──────── PROVIDED RECORDS ────────

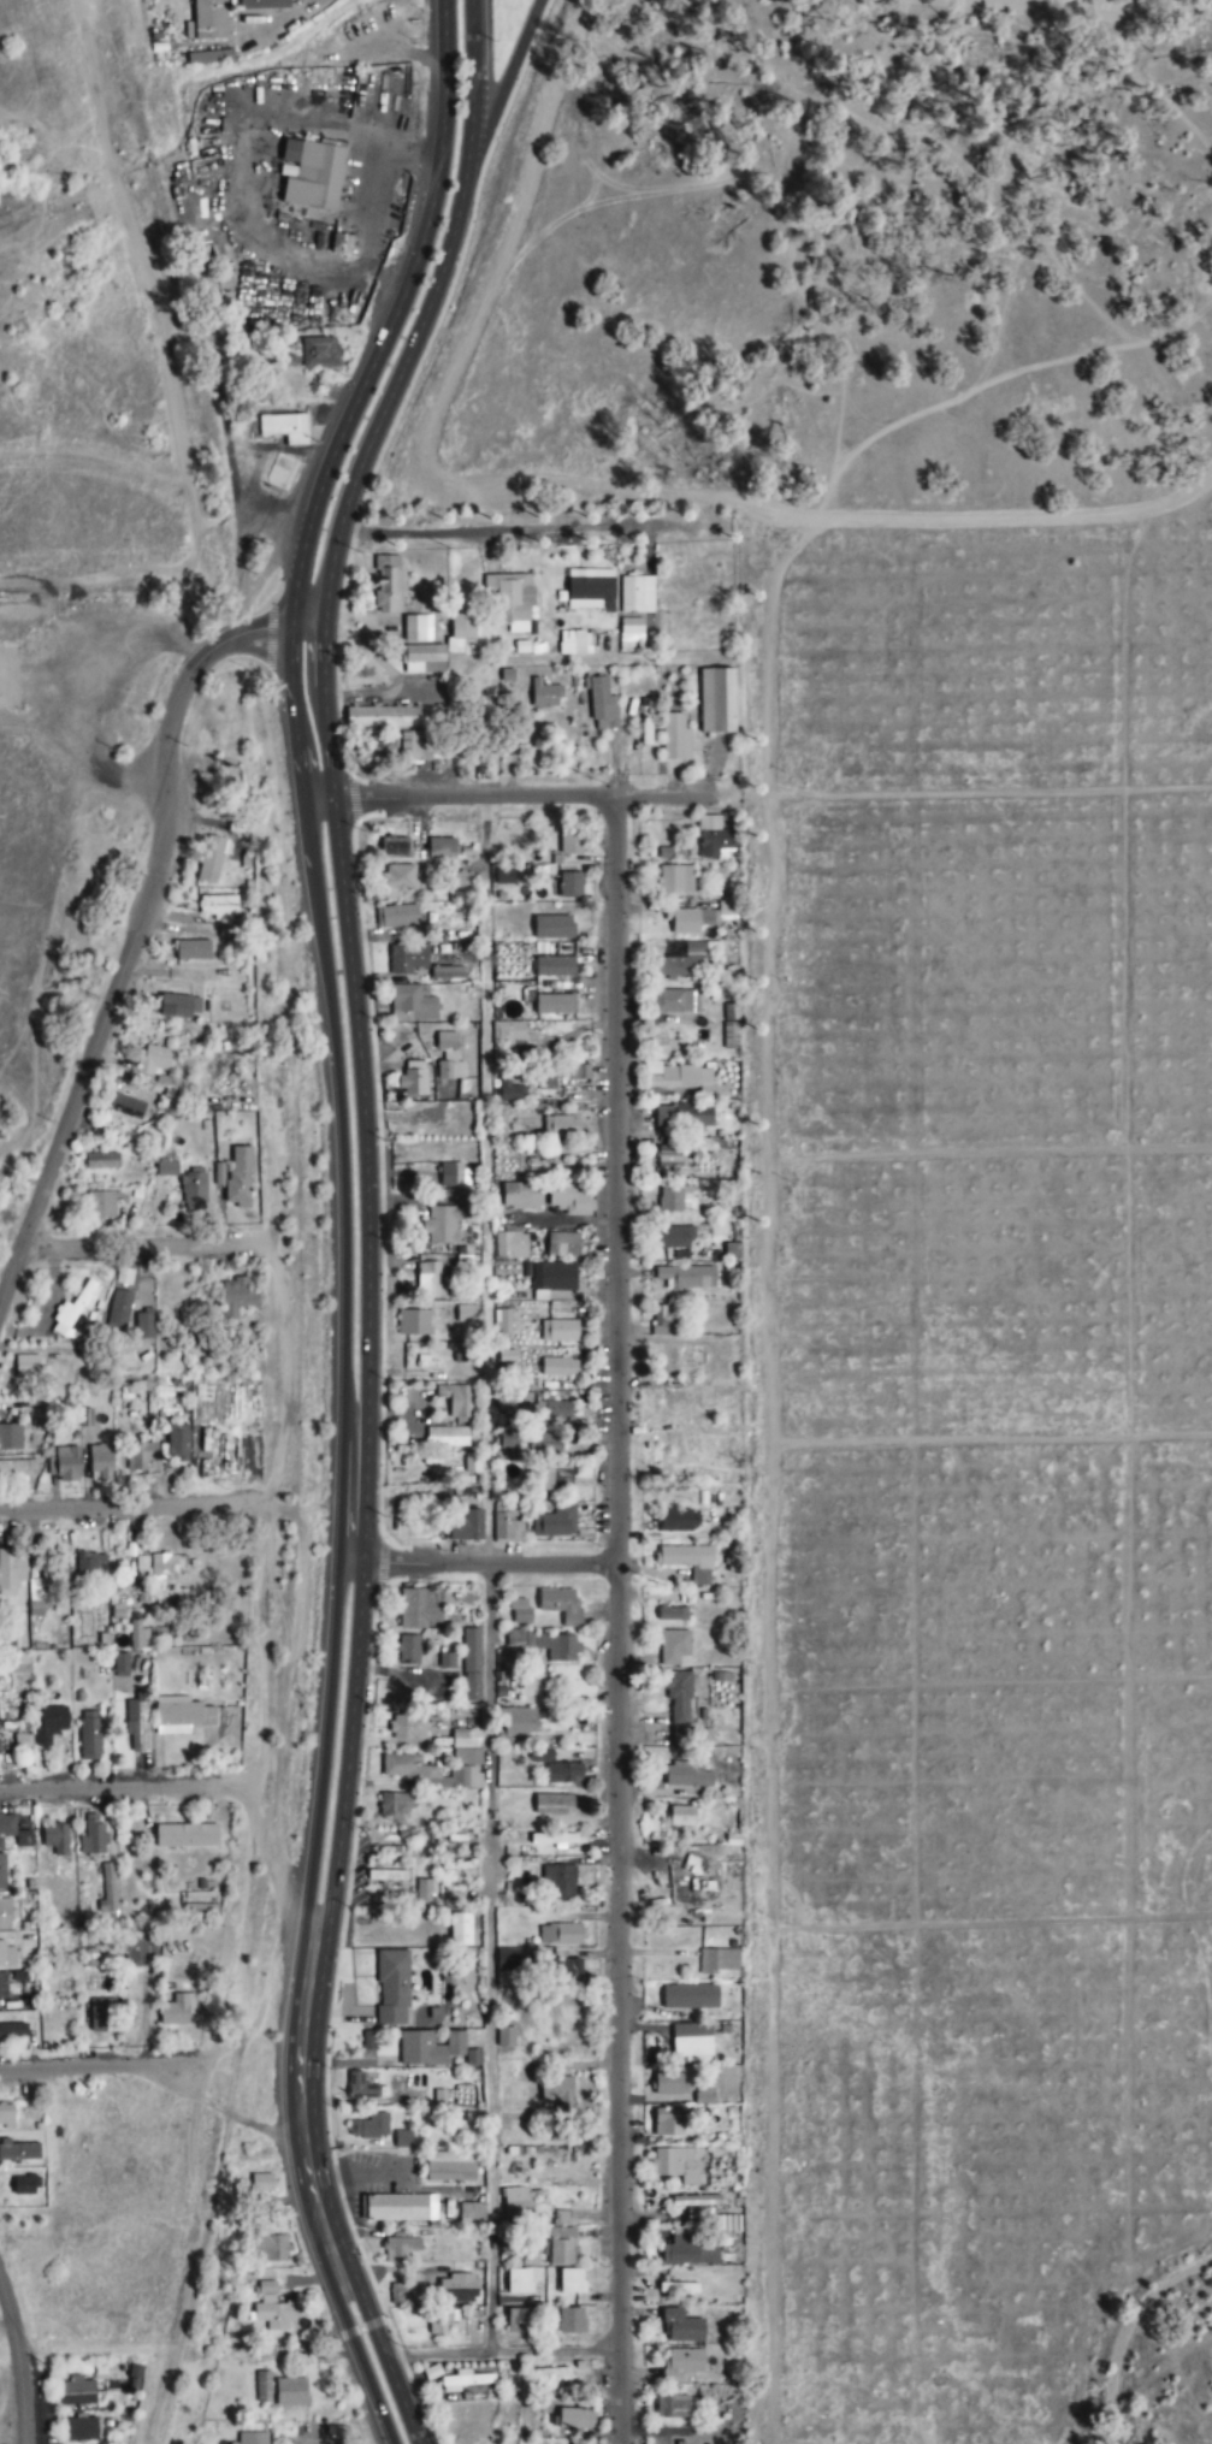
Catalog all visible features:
building: (263, 5)
building: (210, 20)
building: (209, 59)
railway: (124, 67)
road: (470, 67)
road: (510, 71)
building: (312, 176)
building: (341, 245)
building: (328, 313)
building: (319, 353)
building: (288, 356)
road: (355, 400)
building: (284, 428)
road: (520, 529)
building: (388, 585)
building: (590, 591)
railway: (67, 595)
building: (636, 595)
building: (511, 600)
building: (417, 628)
building: (631, 631)
building: (460, 633)
building: (574, 643)
building: (422, 659)
building: (544, 695)
building: (716, 701)
building: (601, 706)
building: (395, 717)
building: (675, 738)
building: (426, 745)
road: (329, 772)
road: (512, 797)
building: (713, 837)
building: (571, 842)
building: (393, 849)
building: (212, 859)
building: (676, 879)
building: (397, 880)
building: (461, 883)
building: (570, 886)
building: (218, 906)
building: (397, 917)
building: (702, 918)
road: (142, 923)
building: (553, 928)
building: (192, 950)
building: (408, 959)
building: (685, 963)
building: (554, 967)
building: (448, 973)
building: (675, 1002)
building: (412, 1004)
building: (554, 1005)
building: (179, 1006)
building: (508, 1033)
building: (446, 1042)
building: (155, 1060)
building: (445, 1071)
building: (577, 1073)
building: (412, 1080)
building: (546, 1080)
building: (683, 1080)
building: (510, 1092)
building: (126, 1107)
building: (683, 1116)
road: (340, 1117)
building: (561, 1127)
building: (447, 1154)
building: (672, 1158)
building: (101, 1162)
building: (166, 1169)
building: (451, 1175)
building: (239, 1176)
building: (193, 1190)
building: (521, 1196)
building: (677, 1199)
building: (568, 1200)
building: (101, 1206)
building: (443, 1224)
building: (670, 1239)
building: (562, 1245)
building: (510, 1246)
road: (137, 1253)
building: (554, 1277)
building: (687, 1277)
building: (431, 1282)
building: (236, 1299)
road: (274, 1310)
building: (74, 1313)
building: (466, 1314)
building: (415, 1323)
building: (144, 1326)
building: (558, 1331)
building: (559, 1368)
building: (457, 1402)
building: (555, 1407)
building: (447, 1437)
building: (10, 1438)
building: (509, 1441)
building: (179, 1447)
building: (141, 1459)
building: (100, 1464)
building: (64, 1465)
building: (17, 1469)
building: (562, 1479)
road: (351, 1498)
road: (115, 1512)
building: (432, 1520)
building: (678, 1522)
building: (555, 1523)
building: (466, 1527)
building: (507, 1527)
road: (484, 1561)
building: (688, 1563)
building: (90, 1564)
building: (167, 1567)
railway: (290, 1569)
building: (11, 1570)
building: (561, 1606)
building: (419, 1608)
building: (520, 1612)
building: (672, 1615)
road: (619, 1620)
building: (513, 1636)
building: (138, 1637)
building: (557, 1648)
building: (674, 1648)
building: (408, 1649)
building: (471, 1651)
building: (121, 1665)
building: (471, 1687)
building: (679, 1697)
building: (180, 1716)
building: (517, 1722)
building: (137, 1723)
building: (408, 1728)
building: (49, 1730)
building: (89, 1735)
building: (464, 1735)
building: (682, 1737)
road: (324, 1744)
road: (347, 1747)
building: (469, 1757)
building: (564, 1773)
building: (429, 1774)
building: (688, 1775)
road: (104, 1790)
building: (552, 1805)
building: (394, 1806)
building: (685, 1817)
building: (7, 1829)
building: (93, 1837)
building: (186, 1837)
building: (55, 1839)
building: (553, 1841)
building: (2, 1872)
building: (558, 1884)
building: (425, 1892)
building: (6, 1915)
building: (460, 1930)
building: (561, 1935)
building: (138, 1951)
building: (7, 1957)
building: (507, 1960)
building: (718, 1961)
building: (567, 1973)
building: (14, 1988)
building: (392, 1989)
building: (690, 1998)
building: (177, 2011)
building: (103, 2016)
building: (13, 2031)
building: (505, 2038)
building: (691, 2041)
building: (368, 2042)
building: (428, 2049)
building: (472, 2059)
road: (96, 2068)
building: (669, 2085)
building: (364, 2086)
building: (557, 2092)
road: (299, 2109)
road: (223, 2111)
building: (6, 2116)
building: (670, 2124)
building: (370, 2128)
building: (403, 2140)
building: (18, 2152)
building: (677, 2165)
building: (449, 2169)
building: (25, 2186)
building: (695, 2201)
building: (515, 2202)
building: (401, 2209)
building: (698, 2212)
building: (562, 2218)
building: (560, 2247)
building: (271, 2249)
building: (399, 2250)
building: (688, 2251)
building: (529, 2255)
building: (519, 2282)
building: (571, 2282)
building: (676, 2287)
building: (458, 2289)
building: (272, 2309)
building: (441, 2320)
building: (518, 2321)
building: (571, 2321)
building: (682, 2328)
road: (503, 2352)
road: (385, 2361)
building: (681, 2364)
road: (363, 2365)
road: (17, 2366)
building: (551, 2378)
building: (465, 2381)
building: (262, 2386)
building: (78, 2393)
building: (290, 2393)
building: (674, 2407)
building: (574, 2419)
building: (81, 2428)
building: (252, 2438)
building: (576, 2442)

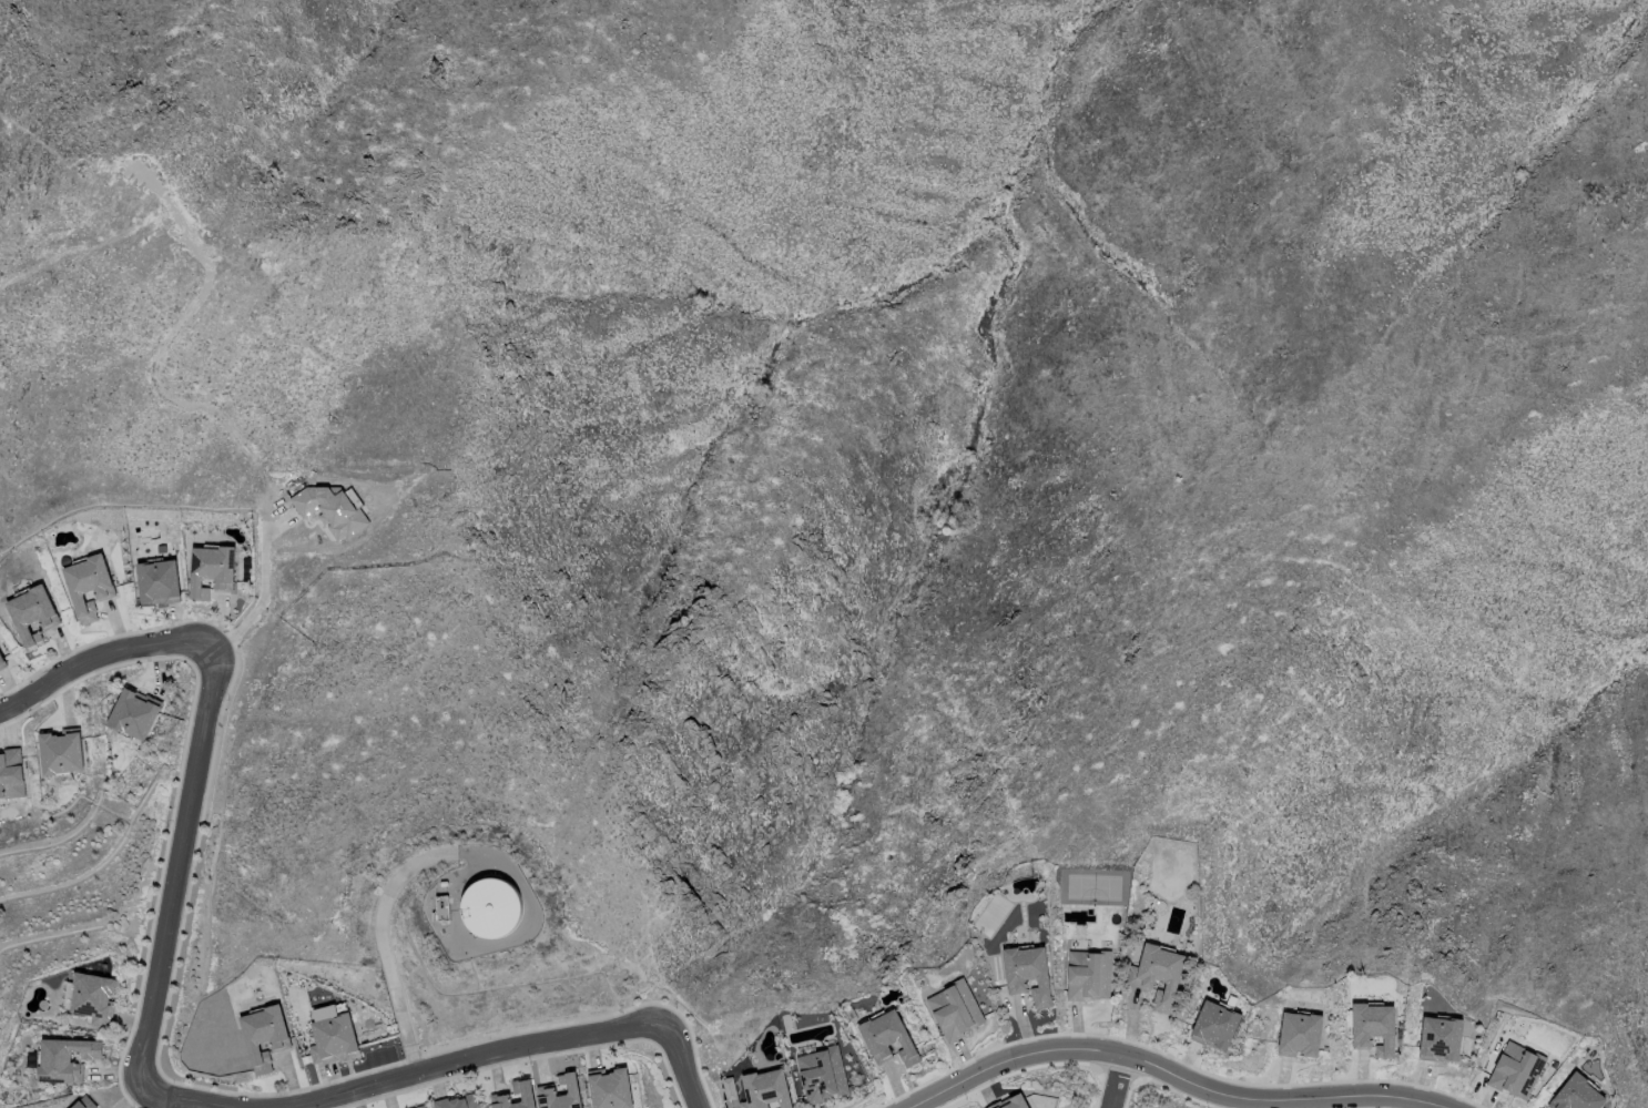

────────

### TRY IT
Filter the records above for lines with "railway".

### RESULT BELOW
railway: (124, 67)
railway: (67, 595)
railway: (290, 1569)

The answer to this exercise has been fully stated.